*Work task*. In the listing below, the answer starts at the line that has "cot: (312, 263) -> (232, 179), moved" and stops after the line that has "window: (42, 766) -> (970, 314), added"; please repeat that part exactly and nothing more.
[[ Dataset open ]]
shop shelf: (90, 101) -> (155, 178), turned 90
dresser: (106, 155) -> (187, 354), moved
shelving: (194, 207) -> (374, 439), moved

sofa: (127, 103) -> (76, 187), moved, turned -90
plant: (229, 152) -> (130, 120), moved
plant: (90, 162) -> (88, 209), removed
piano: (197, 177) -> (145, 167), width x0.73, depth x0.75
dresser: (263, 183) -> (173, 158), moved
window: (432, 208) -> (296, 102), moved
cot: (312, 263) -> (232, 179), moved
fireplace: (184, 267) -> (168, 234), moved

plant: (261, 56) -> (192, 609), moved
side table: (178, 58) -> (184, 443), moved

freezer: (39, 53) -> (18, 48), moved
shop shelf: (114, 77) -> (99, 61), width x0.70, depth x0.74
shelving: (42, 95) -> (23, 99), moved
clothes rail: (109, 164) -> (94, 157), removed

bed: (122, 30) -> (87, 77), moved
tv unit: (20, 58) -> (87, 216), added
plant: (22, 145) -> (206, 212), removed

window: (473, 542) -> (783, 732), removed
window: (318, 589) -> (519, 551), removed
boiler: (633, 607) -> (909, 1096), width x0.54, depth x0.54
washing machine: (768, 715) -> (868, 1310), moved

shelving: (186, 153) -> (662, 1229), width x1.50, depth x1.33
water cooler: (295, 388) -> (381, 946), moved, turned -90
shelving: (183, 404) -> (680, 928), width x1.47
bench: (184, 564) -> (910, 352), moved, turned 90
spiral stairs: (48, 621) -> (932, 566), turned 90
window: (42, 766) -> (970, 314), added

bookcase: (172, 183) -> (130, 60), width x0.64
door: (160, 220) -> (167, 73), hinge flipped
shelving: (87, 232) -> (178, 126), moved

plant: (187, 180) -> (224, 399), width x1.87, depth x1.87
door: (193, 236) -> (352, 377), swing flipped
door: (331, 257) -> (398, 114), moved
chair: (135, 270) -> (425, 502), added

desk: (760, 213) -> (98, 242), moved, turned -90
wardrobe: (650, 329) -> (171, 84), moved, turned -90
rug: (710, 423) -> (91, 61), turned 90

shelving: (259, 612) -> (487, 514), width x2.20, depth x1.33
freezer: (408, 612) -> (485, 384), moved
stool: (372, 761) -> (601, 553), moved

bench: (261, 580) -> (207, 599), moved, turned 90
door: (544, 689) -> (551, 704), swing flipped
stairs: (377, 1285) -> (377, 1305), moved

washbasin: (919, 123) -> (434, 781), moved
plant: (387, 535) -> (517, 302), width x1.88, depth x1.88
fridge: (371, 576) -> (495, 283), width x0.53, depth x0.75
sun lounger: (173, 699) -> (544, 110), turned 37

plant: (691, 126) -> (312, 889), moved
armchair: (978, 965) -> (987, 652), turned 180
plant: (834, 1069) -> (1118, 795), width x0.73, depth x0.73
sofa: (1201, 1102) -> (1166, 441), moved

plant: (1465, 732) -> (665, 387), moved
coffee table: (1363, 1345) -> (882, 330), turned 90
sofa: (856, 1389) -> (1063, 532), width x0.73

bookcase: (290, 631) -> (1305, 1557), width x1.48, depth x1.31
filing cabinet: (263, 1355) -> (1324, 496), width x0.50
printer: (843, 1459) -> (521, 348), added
[[ Dataset closed ]]
*Solution to this exercise*.
cot: (312, 263) -> (232, 179), moved
fireplace: (184, 267) -> (168, 234), moved

plant: (261, 56) -> (192, 609), moved
side table: (178, 58) -> (184, 443), moved

freezer: (39, 53) -> (18, 48), moved
shop shelf: (114, 77) -> (99, 61), width x0.70, depth x0.74
shelving: (42, 95) -> (23, 99), moved
clothes rail: (109, 164) -> (94, 157), removed

bed: (122, 30) -> (87, 77), moved
tv unit: (20, 58) -> (87, 216), added
plant: (22, 145) -> (206, 212), removed

window: (473, 542) -> (783, 732), removed
window: (318, 589) -> (519, 551), removed
boiler: (633, 607) -> (909, 1096), width x0.54, depth x0.54
washing machine: (768, 715) -> (868, 1310), moved

shelving: (186, 153) -> (662, 1229), width x1.50, depth x1.33
water cooler: (295, 388) -> (381, 946), moved, turned -90
shelving: (183, 404) -> (680, 928), width x1.47
bench: (184, 564) -> (910, 352), moved, turned 90
spiral stairs: (48, 621) -> (932, 566), turned 90
window: (42, 766) -> (970, 314), added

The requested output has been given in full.